**THE PROBLEM:**
Your task is to return all of the records exactly, minus any images.

(Stored items)
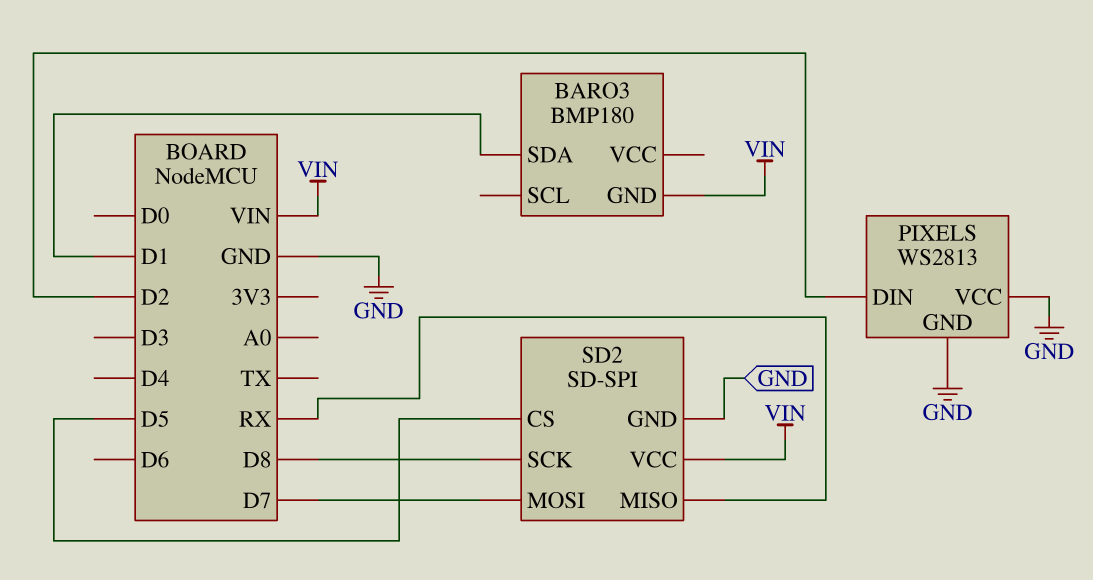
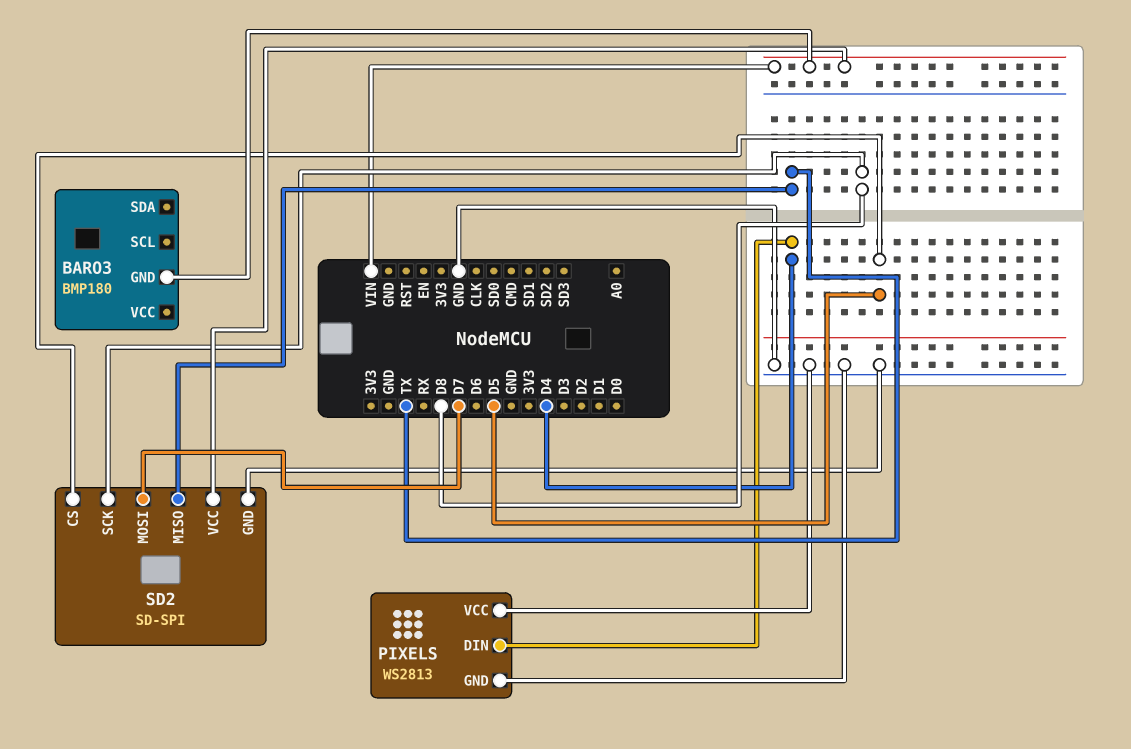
BARO3 pin SDA: D1 -> none
PIXELS pin DIN: D2 -> D4
SD2 pin MISO: RX -> TX

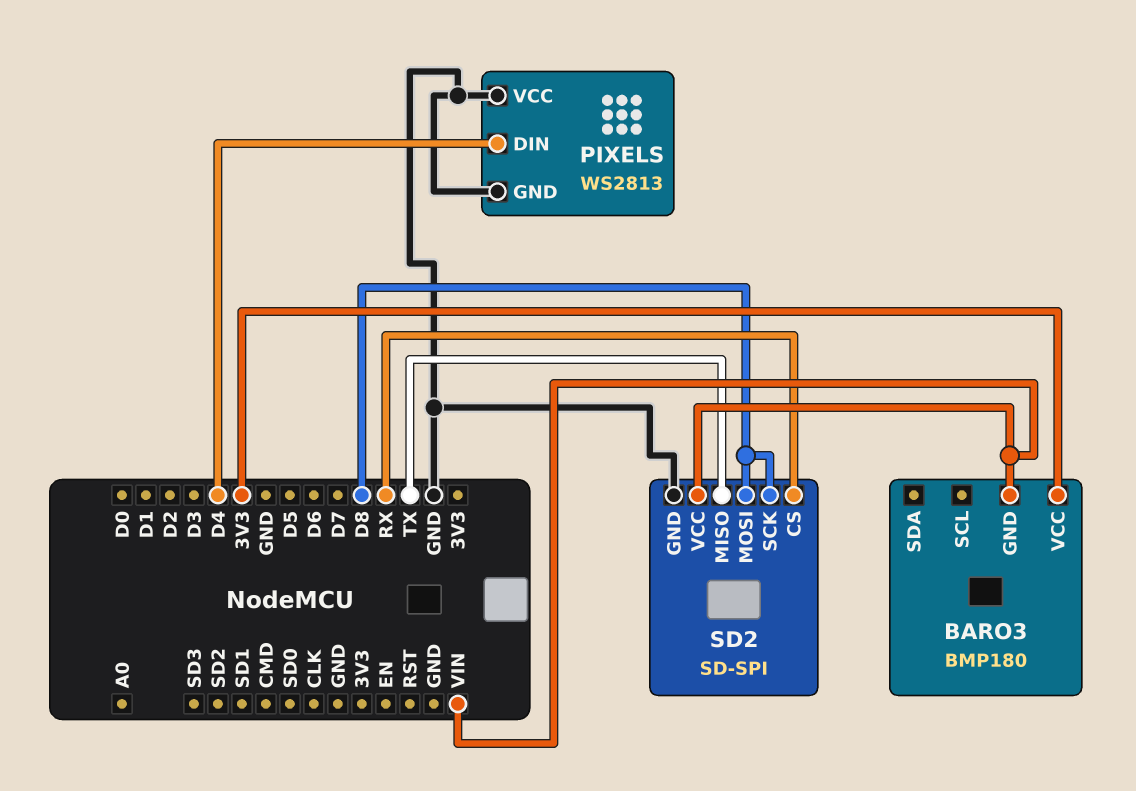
BARO3 pin VCC: none -> 3V3
SD2 pin CS: D5 -> RX
SD2 pin MOSI: D7 -> D8

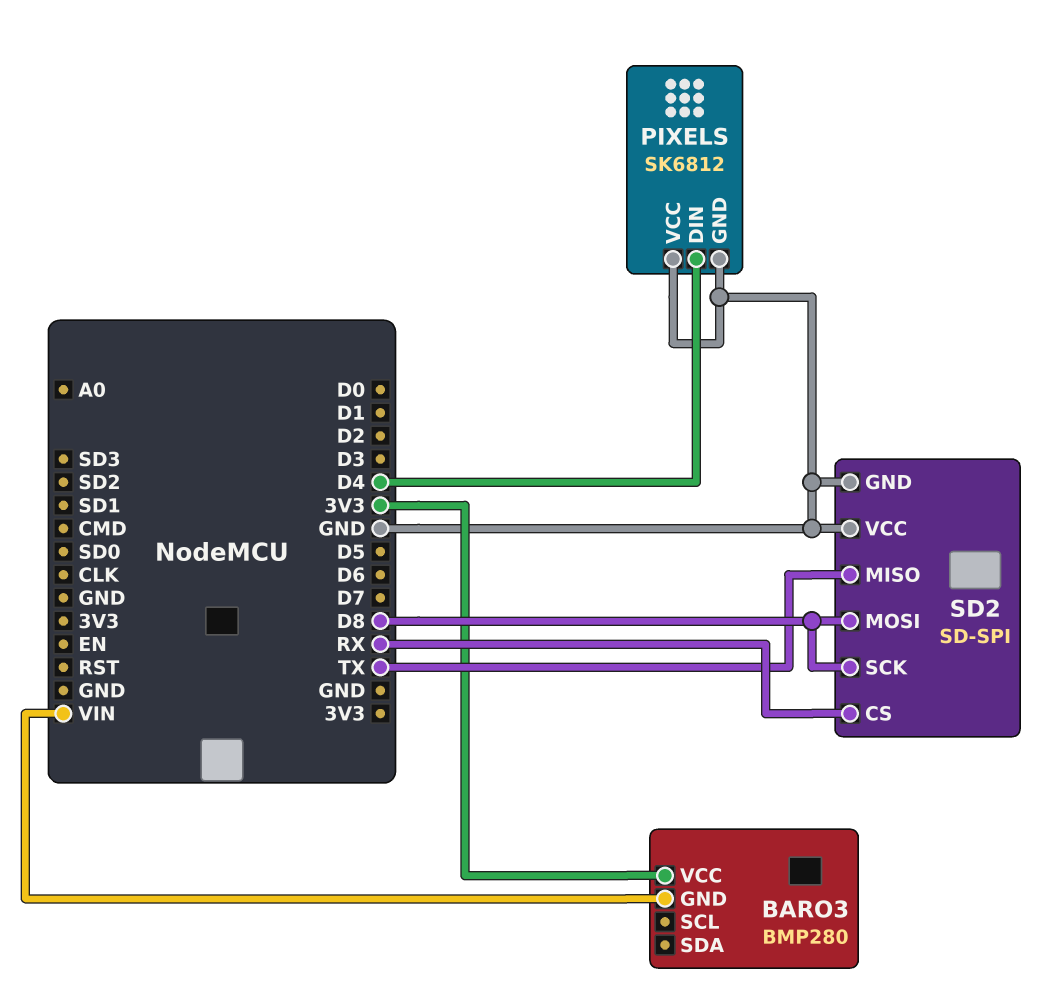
BARO3: BMP180 -> BMP280
PIXELS: WS2813 -> SK6812
SD2 pin VCC: VIN -> GND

**RESULT OF THIS TASK:**
BARO3 pin SDA: D1 -> none
PIXELS pin DIN: D2 -> D4
SD2 pin MISO: RX -> TX

BARO3 pin VCC: none -> 3V3
SD2 pin CS: D5 -> RX
SD2 pin MOSI: D7 -> D8

BARO3: BMP180 -> BMP280
PIXELS: WS2813 -> SK6812
SD2 pin VCC: VIN -> GND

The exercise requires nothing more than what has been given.